━━━━━ Information shown ━━━━━

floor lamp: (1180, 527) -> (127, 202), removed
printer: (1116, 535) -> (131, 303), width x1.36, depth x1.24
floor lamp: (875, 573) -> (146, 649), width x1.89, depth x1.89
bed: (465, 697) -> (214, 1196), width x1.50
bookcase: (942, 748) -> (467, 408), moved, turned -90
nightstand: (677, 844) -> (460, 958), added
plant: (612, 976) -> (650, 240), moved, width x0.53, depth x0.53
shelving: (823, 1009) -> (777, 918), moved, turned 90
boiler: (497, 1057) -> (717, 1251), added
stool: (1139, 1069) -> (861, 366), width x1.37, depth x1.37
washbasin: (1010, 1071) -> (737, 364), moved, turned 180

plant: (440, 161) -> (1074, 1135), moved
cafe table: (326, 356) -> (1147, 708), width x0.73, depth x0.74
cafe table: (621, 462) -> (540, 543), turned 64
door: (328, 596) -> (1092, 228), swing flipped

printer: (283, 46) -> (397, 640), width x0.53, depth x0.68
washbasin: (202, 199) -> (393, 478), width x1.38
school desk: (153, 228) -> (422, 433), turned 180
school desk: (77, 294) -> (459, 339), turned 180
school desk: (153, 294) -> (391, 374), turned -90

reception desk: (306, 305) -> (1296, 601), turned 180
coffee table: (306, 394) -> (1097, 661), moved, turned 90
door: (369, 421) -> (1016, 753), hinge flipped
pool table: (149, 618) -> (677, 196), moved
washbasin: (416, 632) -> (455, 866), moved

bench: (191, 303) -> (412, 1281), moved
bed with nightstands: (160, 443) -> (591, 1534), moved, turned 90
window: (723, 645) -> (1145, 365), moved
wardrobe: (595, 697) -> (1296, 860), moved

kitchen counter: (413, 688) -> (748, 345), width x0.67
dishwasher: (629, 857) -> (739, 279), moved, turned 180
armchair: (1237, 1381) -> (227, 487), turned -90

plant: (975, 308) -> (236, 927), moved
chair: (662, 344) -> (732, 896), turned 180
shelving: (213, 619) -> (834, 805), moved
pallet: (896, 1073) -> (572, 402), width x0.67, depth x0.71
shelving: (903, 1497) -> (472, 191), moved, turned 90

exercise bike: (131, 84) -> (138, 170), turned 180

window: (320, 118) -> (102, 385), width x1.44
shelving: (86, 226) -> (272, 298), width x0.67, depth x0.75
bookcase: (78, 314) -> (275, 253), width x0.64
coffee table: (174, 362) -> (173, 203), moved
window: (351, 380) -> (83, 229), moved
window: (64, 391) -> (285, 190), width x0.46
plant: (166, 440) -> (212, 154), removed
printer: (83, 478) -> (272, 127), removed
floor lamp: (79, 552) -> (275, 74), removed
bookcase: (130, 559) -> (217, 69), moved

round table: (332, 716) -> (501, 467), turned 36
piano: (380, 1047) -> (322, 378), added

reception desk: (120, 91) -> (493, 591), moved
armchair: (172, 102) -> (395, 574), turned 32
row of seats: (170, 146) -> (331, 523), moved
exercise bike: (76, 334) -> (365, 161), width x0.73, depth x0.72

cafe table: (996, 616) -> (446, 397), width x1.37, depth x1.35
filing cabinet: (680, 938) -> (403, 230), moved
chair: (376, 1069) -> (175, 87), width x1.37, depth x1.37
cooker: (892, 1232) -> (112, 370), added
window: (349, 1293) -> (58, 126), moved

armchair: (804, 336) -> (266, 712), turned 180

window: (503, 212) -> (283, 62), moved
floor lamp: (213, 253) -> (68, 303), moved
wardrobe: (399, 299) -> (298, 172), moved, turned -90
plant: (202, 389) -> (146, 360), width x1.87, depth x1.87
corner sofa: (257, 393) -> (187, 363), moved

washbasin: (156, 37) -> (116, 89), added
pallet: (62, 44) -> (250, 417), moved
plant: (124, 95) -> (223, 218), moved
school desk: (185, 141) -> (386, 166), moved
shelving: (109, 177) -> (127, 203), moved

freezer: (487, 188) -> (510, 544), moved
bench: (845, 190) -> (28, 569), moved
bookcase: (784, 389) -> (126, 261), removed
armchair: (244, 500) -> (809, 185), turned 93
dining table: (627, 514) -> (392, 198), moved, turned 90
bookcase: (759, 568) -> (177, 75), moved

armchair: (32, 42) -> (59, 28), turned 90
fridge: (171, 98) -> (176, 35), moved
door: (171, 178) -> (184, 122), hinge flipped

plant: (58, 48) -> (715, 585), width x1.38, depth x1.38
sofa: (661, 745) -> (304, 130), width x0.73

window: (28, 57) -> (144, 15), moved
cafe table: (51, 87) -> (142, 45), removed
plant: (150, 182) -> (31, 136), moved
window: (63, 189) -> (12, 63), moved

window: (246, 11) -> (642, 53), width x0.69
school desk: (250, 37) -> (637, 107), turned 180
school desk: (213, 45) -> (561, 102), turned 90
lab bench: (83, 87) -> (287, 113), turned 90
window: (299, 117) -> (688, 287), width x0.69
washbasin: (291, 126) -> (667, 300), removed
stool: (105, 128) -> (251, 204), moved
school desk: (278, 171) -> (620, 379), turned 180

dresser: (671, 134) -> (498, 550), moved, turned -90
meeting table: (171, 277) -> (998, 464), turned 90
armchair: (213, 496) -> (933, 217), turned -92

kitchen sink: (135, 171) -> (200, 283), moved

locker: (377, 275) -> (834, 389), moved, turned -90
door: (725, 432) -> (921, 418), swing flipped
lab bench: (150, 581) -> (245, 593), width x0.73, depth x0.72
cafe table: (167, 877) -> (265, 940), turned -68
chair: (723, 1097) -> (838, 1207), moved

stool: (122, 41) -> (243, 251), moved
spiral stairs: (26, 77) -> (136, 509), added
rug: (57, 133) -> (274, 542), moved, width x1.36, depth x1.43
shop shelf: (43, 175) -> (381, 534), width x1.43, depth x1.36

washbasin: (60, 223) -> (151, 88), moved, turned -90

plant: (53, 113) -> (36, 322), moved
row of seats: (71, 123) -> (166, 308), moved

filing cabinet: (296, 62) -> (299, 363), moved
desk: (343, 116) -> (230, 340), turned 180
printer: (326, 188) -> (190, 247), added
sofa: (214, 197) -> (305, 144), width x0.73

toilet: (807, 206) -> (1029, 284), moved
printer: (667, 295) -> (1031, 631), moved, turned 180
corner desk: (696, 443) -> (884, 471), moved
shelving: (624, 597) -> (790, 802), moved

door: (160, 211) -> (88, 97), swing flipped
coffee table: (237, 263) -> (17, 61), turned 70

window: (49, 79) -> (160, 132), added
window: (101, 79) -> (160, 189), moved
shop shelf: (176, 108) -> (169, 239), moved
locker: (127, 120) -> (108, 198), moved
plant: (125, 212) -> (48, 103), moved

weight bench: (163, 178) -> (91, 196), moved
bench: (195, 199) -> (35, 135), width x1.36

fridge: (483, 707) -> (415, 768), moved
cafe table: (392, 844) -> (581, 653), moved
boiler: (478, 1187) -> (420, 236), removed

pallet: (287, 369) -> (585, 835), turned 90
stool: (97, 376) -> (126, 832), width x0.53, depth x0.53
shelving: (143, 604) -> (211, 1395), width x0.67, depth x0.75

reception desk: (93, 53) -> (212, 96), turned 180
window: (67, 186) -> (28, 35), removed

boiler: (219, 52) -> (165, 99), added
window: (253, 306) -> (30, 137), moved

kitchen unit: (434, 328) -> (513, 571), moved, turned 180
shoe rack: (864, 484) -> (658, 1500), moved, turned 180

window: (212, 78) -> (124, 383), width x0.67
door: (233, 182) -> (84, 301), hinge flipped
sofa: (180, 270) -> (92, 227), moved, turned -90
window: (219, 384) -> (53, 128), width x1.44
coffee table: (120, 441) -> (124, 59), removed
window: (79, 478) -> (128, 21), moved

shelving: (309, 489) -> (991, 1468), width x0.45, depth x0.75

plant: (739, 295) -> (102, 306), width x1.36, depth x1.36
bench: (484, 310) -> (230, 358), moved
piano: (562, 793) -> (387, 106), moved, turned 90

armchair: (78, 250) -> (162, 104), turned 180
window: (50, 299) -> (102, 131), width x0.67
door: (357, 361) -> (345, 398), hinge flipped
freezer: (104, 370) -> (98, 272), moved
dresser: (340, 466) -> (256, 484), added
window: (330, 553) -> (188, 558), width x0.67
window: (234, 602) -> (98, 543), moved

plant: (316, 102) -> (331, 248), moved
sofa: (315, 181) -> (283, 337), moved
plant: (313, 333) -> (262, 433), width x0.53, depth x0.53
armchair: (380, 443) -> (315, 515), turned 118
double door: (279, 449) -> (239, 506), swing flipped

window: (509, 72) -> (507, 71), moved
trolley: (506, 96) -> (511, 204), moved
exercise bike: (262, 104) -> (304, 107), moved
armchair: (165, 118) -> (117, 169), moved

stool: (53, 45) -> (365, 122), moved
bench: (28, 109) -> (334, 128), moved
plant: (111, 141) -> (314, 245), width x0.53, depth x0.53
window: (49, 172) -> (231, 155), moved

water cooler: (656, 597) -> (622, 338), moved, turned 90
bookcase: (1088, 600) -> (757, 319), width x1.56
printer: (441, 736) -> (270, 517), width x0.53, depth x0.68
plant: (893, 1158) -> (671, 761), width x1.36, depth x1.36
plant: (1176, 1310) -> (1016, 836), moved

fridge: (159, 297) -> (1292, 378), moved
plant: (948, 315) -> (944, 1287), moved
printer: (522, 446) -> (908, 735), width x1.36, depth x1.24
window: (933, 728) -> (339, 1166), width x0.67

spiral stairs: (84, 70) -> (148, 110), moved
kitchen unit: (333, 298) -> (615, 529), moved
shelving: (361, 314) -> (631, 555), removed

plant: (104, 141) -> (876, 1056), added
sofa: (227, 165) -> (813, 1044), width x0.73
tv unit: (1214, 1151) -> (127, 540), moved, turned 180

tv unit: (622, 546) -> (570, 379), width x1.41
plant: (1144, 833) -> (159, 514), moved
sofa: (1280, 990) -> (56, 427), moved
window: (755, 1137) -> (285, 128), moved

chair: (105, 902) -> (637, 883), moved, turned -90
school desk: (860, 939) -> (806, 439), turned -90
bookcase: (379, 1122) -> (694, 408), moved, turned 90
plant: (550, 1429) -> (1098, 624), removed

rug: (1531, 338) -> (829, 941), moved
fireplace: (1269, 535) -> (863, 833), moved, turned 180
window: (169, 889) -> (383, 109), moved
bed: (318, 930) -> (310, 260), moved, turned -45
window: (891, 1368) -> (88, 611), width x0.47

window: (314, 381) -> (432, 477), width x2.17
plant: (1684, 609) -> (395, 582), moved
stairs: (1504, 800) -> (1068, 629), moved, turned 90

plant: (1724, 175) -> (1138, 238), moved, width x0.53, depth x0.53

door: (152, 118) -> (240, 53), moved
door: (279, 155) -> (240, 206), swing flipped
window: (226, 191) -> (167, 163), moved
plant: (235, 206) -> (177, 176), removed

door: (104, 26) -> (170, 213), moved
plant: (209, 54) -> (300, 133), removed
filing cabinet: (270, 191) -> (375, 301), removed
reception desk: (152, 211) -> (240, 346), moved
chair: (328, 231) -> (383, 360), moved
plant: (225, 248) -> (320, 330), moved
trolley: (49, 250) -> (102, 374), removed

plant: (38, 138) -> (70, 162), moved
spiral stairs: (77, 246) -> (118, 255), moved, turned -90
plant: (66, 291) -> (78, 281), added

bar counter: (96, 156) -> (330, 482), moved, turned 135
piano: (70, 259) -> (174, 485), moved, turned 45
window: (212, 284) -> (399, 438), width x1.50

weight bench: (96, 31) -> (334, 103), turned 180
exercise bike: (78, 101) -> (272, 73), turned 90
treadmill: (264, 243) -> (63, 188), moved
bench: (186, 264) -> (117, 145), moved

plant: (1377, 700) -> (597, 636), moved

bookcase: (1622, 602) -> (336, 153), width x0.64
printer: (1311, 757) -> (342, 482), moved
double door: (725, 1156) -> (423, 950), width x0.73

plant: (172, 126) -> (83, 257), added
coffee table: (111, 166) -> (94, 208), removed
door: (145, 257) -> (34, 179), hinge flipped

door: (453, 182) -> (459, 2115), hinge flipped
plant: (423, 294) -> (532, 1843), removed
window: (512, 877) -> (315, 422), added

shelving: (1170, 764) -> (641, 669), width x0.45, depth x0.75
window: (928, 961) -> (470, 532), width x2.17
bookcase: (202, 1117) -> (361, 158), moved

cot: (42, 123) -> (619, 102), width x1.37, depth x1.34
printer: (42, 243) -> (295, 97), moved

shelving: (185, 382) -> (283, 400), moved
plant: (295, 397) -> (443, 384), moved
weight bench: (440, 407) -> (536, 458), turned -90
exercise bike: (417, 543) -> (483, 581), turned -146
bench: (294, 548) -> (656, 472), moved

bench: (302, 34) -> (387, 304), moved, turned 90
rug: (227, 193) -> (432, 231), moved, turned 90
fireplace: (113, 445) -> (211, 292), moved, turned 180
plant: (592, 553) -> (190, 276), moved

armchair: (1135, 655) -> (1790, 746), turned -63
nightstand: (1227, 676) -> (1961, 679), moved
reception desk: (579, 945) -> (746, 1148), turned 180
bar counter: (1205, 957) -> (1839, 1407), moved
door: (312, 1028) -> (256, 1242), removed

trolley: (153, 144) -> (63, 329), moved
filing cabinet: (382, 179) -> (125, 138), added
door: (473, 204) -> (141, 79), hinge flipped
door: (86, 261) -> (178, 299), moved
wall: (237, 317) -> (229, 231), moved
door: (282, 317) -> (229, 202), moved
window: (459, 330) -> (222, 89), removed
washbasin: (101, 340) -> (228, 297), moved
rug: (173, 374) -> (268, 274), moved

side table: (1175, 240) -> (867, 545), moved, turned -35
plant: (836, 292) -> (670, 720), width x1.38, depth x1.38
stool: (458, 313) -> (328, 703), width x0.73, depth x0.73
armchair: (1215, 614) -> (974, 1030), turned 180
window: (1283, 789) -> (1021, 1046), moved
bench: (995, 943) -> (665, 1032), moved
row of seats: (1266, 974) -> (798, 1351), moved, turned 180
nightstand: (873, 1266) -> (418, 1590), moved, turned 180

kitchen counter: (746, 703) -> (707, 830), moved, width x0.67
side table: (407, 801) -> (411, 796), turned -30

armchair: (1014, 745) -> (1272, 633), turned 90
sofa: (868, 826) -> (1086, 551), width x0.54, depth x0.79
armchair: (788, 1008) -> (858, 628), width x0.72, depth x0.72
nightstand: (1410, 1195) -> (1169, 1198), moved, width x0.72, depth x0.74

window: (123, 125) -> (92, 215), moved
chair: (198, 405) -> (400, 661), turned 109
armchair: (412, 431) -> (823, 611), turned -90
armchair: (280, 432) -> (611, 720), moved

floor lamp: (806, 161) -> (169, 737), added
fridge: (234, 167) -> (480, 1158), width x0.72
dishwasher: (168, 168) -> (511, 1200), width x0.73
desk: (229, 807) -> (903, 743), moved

━━━━━

:: What is expected ::
Could you reproduce, exactly, every line above from the line with "bench: (995, 943) -> (665, 1032), moved" to the line with "sofa: (868, 826)", and no other line? Both ends count.

:: Exercise response ::
bench: (995, 943) -> (665, 1032), moved
row of seats: (1266, 974) -> (798, 1351), moved, turned 180
nightstand: (873, 1266) -> (418, 1590), moved, turned 180

kitchen counter: (746, 703) -> (707, 830), moved, width x0.67
side table: (407, 801) -> (411, 796), turned -30

armchair: (1014, 745) -> (1272, 633), turned 90
sofa: (868, 826) -> (1086, 551), width x0.54, depth x0.79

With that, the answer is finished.